▶ TASK DIRECTIONS: Begin with the line holding "(201, 470) = (455, 431): yellow pear -> none", then print every line after it through the end of the data, exactly and with nothing added.

▶ SOURCE MATERIAL:
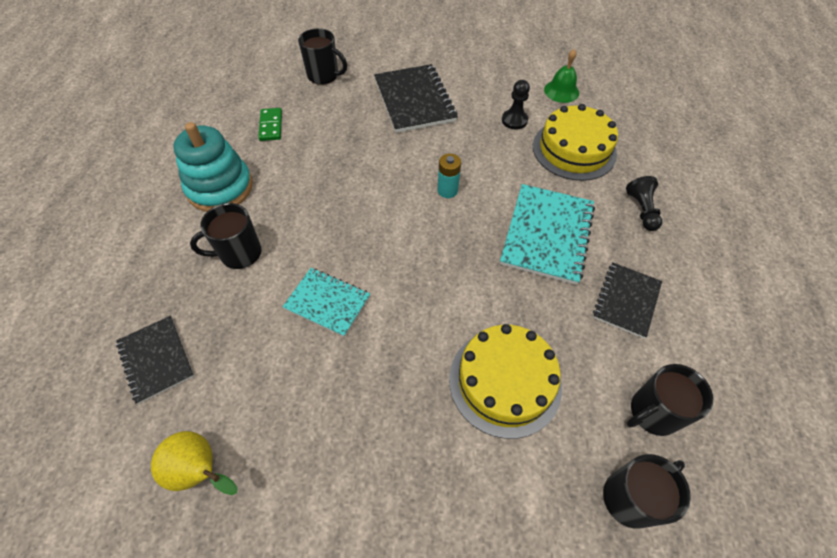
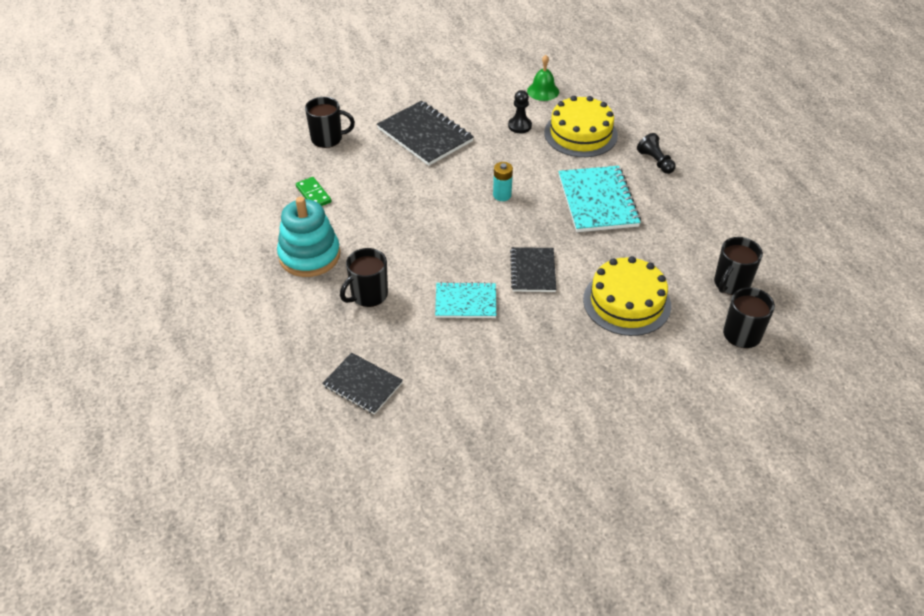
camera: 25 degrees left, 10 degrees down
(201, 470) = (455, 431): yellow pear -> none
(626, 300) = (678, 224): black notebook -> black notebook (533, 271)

▶ TASK ANSWER:
(201, 470) = (455, 431): yellow pear -> none
(626, 300) = (678, 224): black notebook -> black notebook (533, 271)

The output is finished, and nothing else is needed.